* Task requirements: Transcribe the records that follow in their entirety, omitting any pictures.
*** Supplied data ***
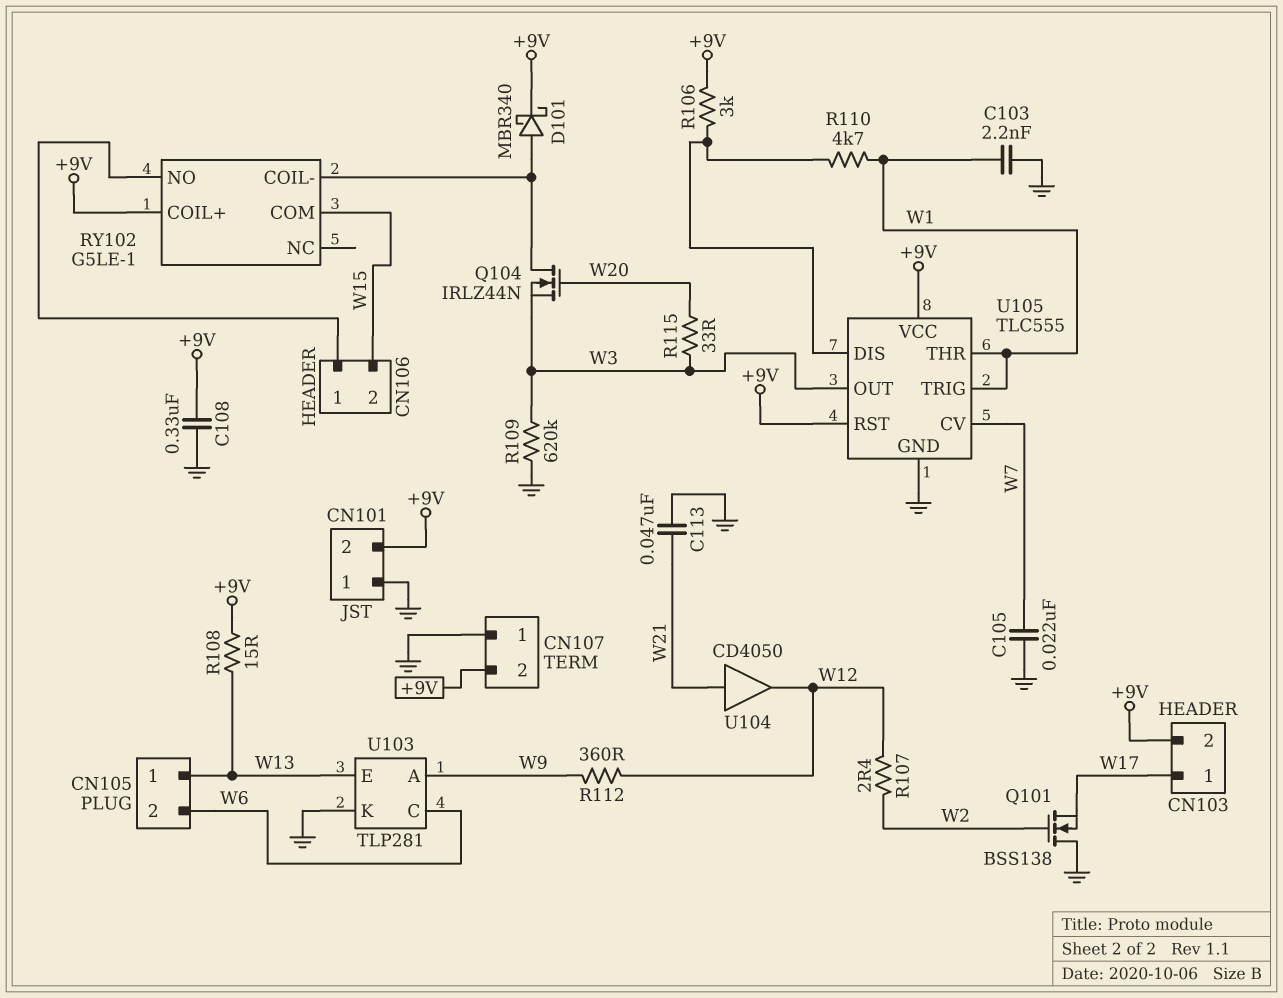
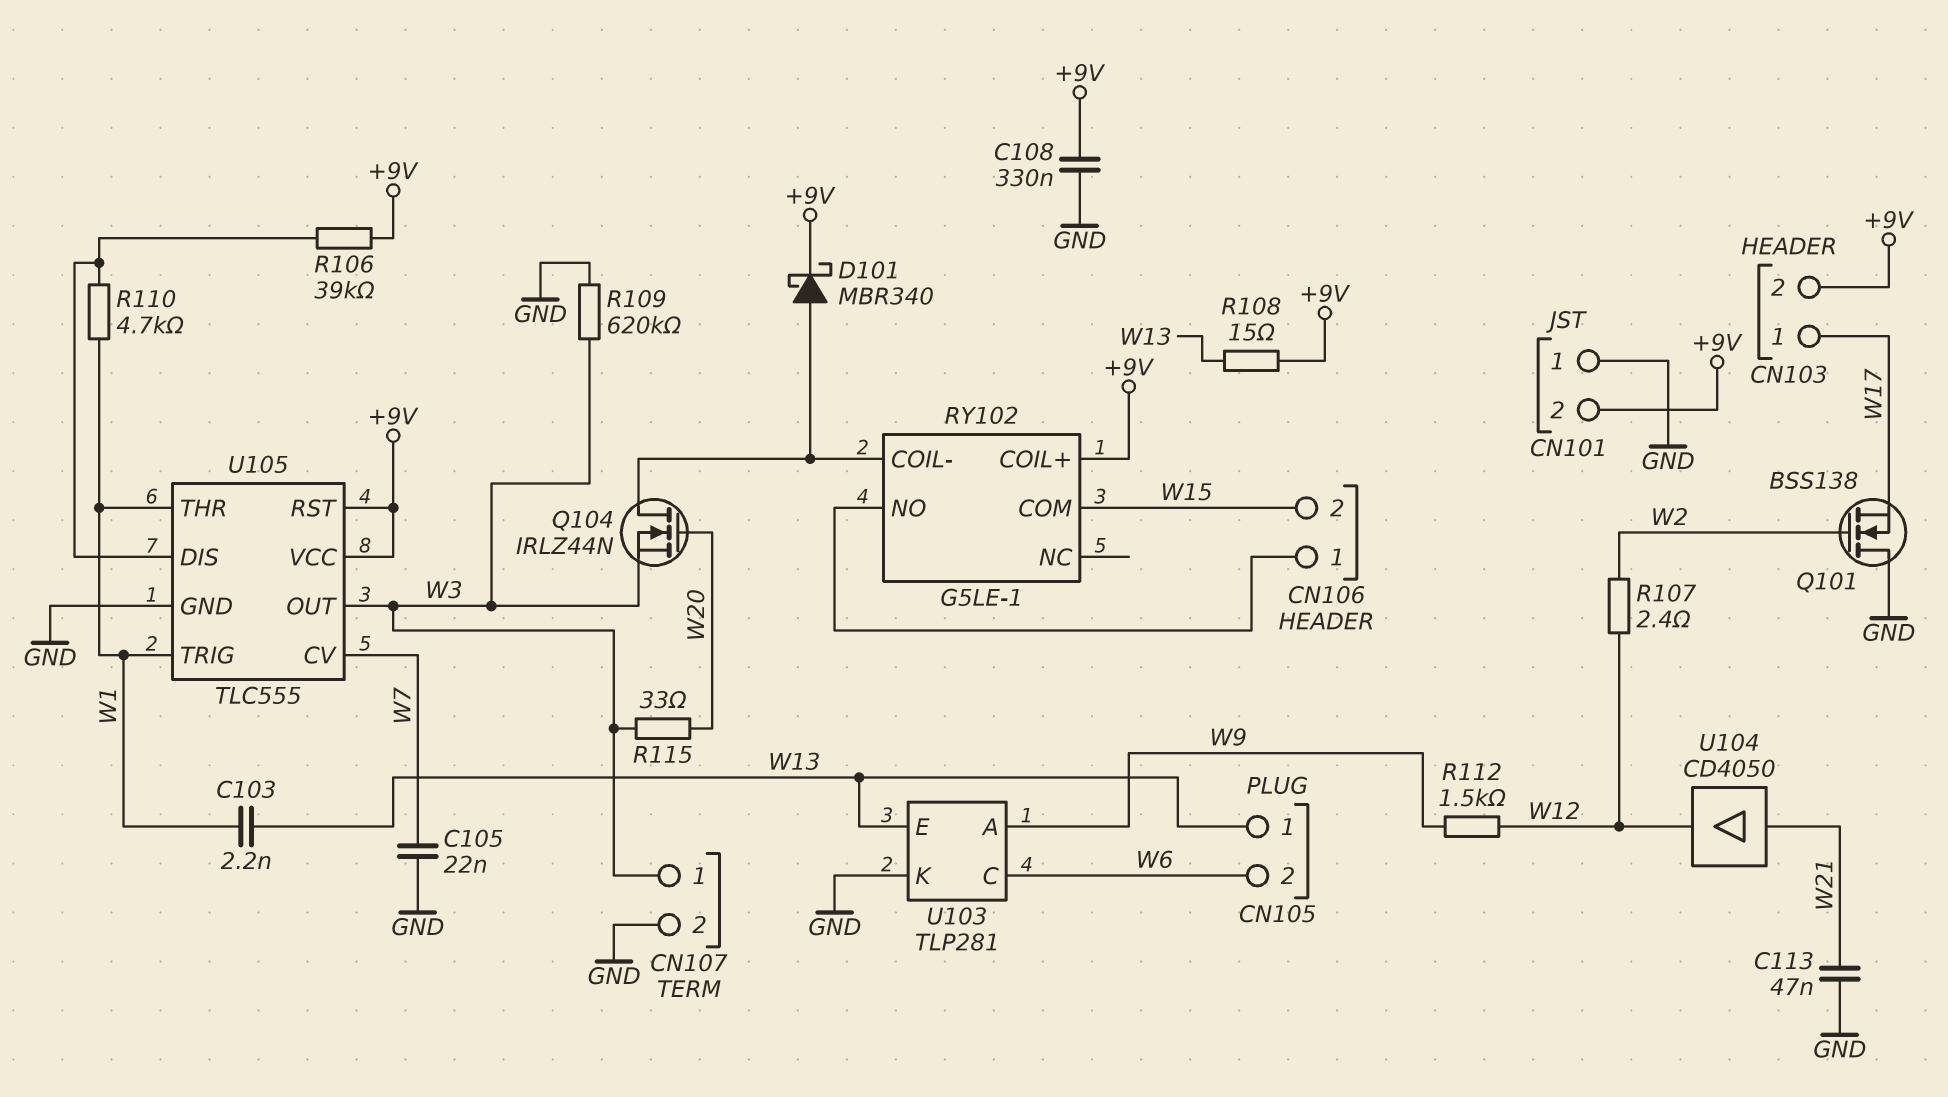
C103: 2.2nF (GND, W1) -> 2.2nF (W1, W13)
CN107 pin 1: GND -> W3
CN107 pin 2: +9V -> GND
R106: 3k (+9V, U105/DIS) -> 39k (+9V, U105/DIS)
R112: 360 (W9, W12) -> 1.5k (W9, W12)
*** End of Supplied data ***
* Written answer:
C103: 2.2nF (GND, W1) -> 2.2nF (W1, W13)
CN107 pin 1: GND -> W3
CN107 pin 2: +9V -> GND
R106: 3k (+9V, U105/DIS) -> 39k (+9V, U105/DIS)
R112: 360 (W9, W12) -> 1.5k (W9, W12)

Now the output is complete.